'''

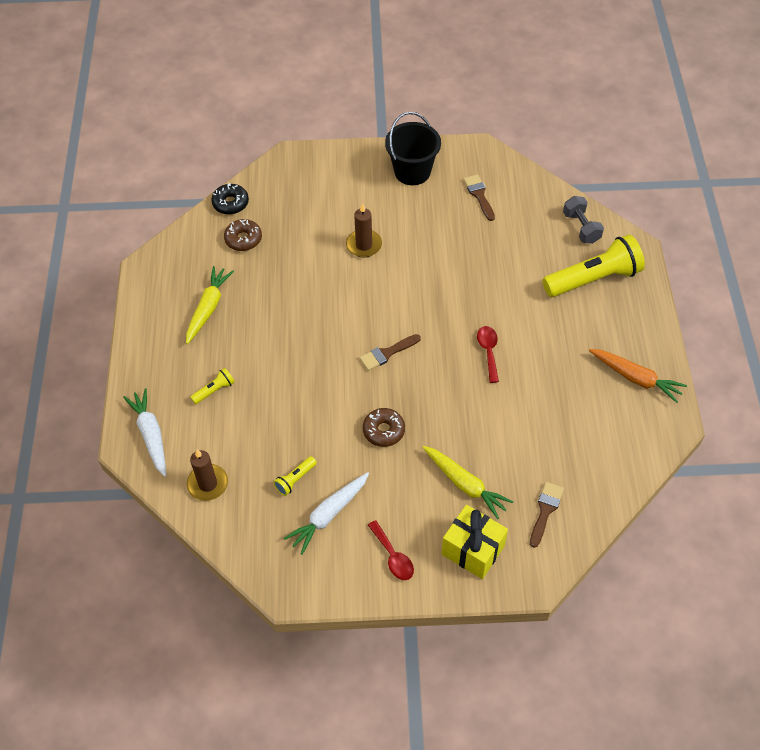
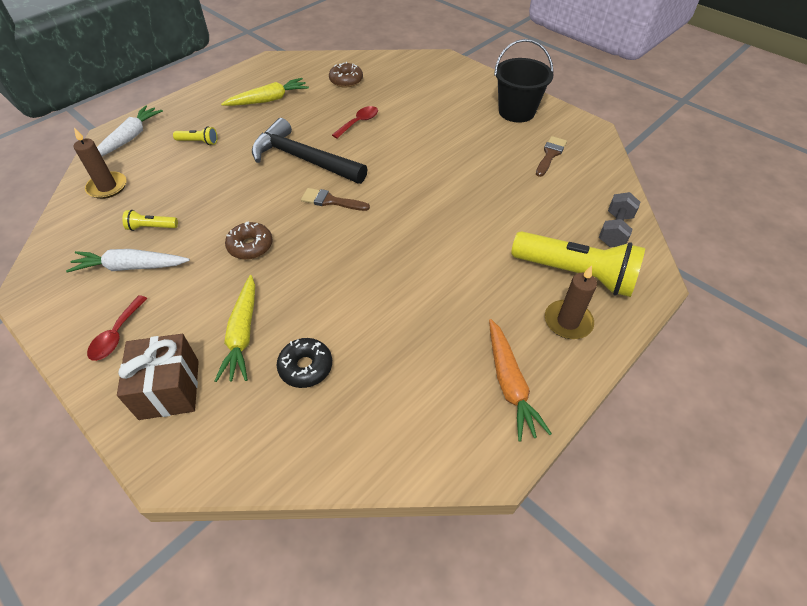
camera: 45 degrees right, 5 degrees down
(230, 203) = (368, 60): black donut -> black donut (306, 367)
(318, 337) = (303, 159): none -> black hammer
(364, 245) = (416, 130): brown candle -> brown candle (568, 321)
(473, 550) = (169, 389): yellow gift -> brown gift
(488, 351) = (405, 257): red spoon -> red spoon (359, 122)
(545, 511) = (267, 418): brown brush -> none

'''

Beginning with the line that holds "(364, 245) = (416, 130): brown", please return every line through the end of the data, exactly as written.

Written answer:
(364, 245) = (416, 130): brown candle -> brown candle (568, 321)
(473, 550) = (169, 389): yellow gift -> brown gift
(488, 351) = (405, 257): red spoon -> red spoon (359, 122)
(545, 511) = (267, 418): brown brush -> none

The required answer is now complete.